→ WHAT THIS TASK INVOLVES
Search for the word "cone" in the entries. Each line that holds it should be copied.

★ ★ ★ ★

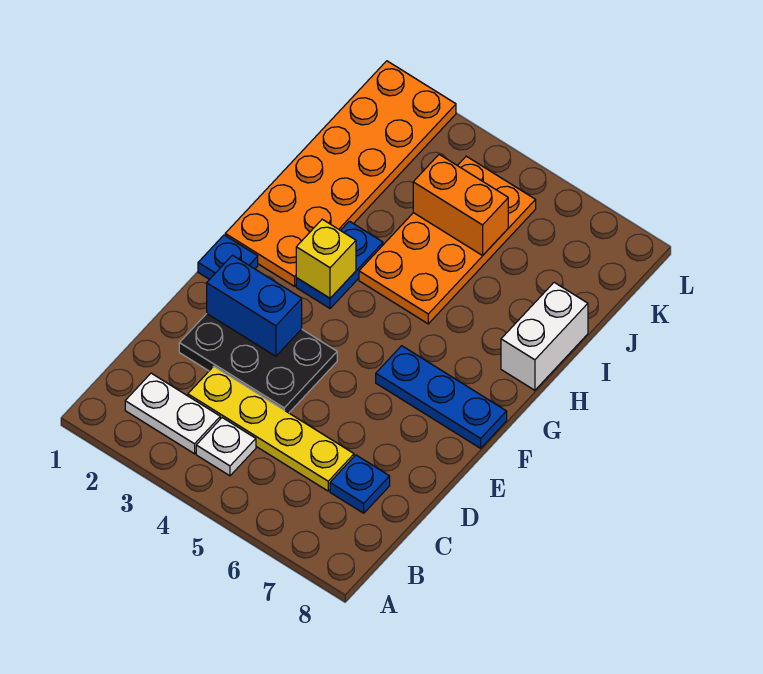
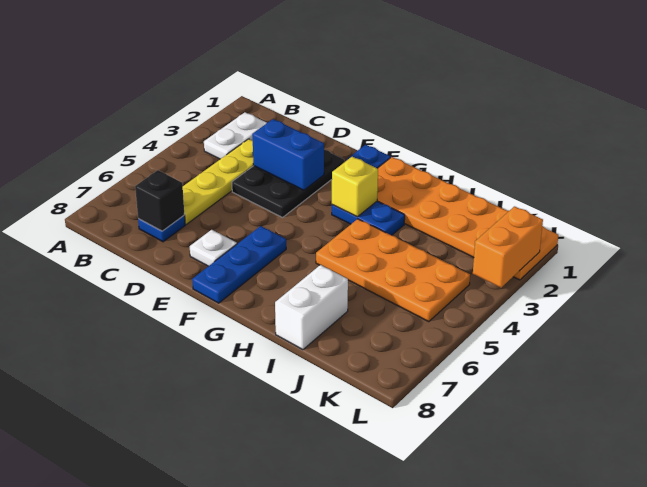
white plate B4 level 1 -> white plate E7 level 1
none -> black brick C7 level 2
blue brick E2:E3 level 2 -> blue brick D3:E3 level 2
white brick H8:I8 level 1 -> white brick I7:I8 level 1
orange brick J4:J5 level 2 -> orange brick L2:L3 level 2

★ ★ ★ ★

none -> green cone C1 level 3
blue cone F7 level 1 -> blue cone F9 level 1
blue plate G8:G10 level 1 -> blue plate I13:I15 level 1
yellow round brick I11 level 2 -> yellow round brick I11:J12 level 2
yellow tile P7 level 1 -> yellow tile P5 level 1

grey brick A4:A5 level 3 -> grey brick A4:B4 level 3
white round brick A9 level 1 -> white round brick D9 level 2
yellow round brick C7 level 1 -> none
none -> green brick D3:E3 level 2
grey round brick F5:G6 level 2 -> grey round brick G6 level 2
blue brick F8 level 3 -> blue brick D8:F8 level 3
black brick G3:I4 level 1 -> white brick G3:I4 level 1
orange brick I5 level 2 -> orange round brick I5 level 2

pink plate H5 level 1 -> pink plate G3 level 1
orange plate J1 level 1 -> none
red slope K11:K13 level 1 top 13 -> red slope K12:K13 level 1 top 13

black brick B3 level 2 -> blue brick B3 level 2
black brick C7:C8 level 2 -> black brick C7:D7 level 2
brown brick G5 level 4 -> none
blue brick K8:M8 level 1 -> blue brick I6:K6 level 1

★ ★ ★ ★

→ EXERCISE OUTPUT
none -> green cone C1 level 3
blue cone F7 level 1 -> blue cone F9 level 1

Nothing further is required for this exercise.